## YOUR ASSIGNMENT
Would you retype, word for word, only the lines from the one holding "(2nd from left in" through the final line of the entries below, without the pictures?

## RECORDS PROVIDED
+ + + + + + +

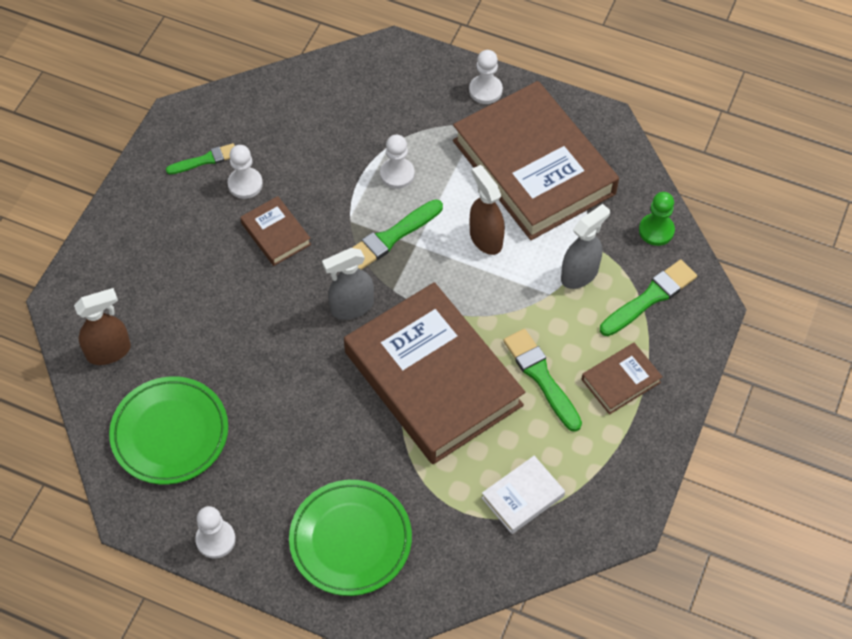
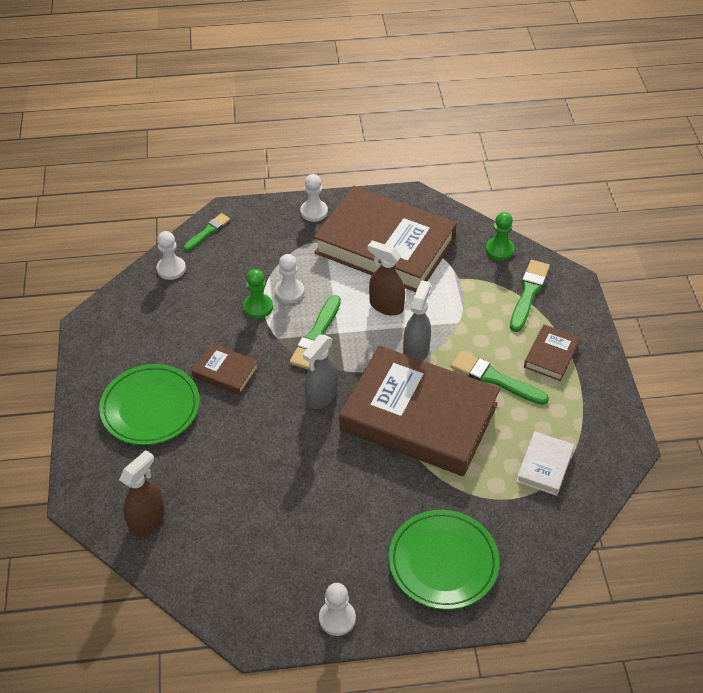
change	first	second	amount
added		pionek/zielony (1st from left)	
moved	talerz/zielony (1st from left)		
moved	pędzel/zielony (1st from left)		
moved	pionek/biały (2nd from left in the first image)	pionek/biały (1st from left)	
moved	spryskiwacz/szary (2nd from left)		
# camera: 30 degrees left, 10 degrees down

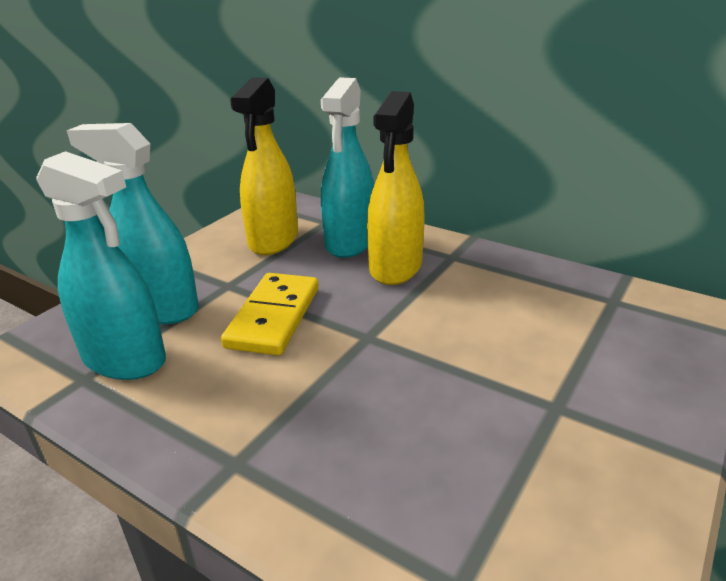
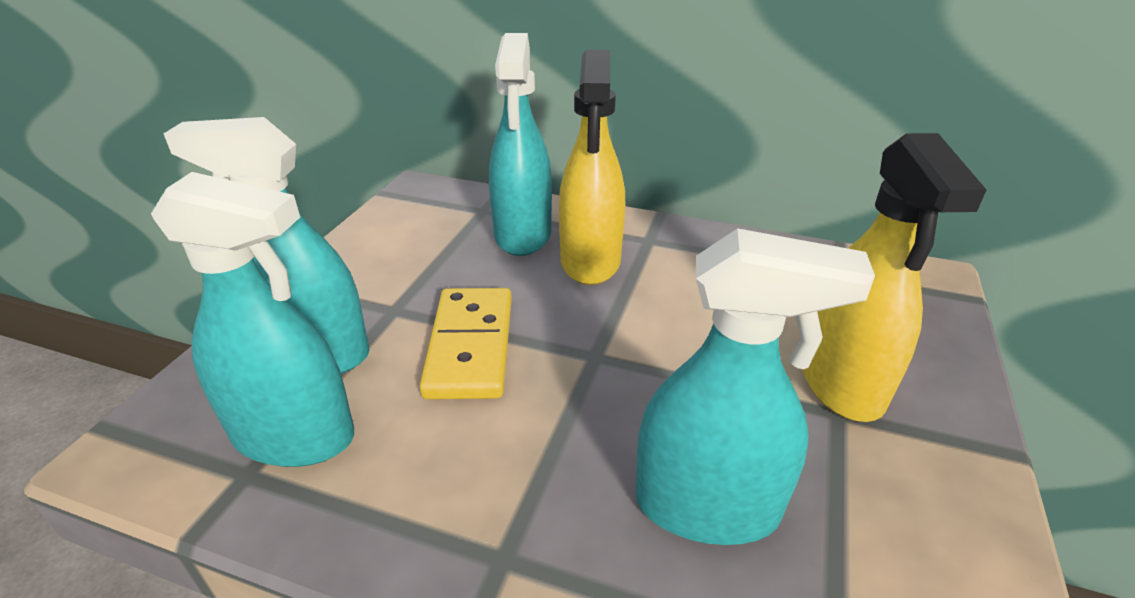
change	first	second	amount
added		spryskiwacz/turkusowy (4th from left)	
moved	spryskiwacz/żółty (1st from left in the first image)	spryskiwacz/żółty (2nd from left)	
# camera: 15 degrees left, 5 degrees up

+ + + + + + +

## ANSWER TO THE EXERCISE
moved	pionek/biały (2nd from left in the first image)	pionek/biały (1st from left)	
moved	spryskiwacz/szary (2nd from left)		
# camera: 30 degrees left, 10 degrees down

change	first	second	amount
added		spryskiwacz/turkusowy (4th from left)	
moved	spryskiwacz/żółty (1st from left in the first image)	spryskiwacz/żółty (2nd from left)	
# camera: 15 degrees left, 5 degrees up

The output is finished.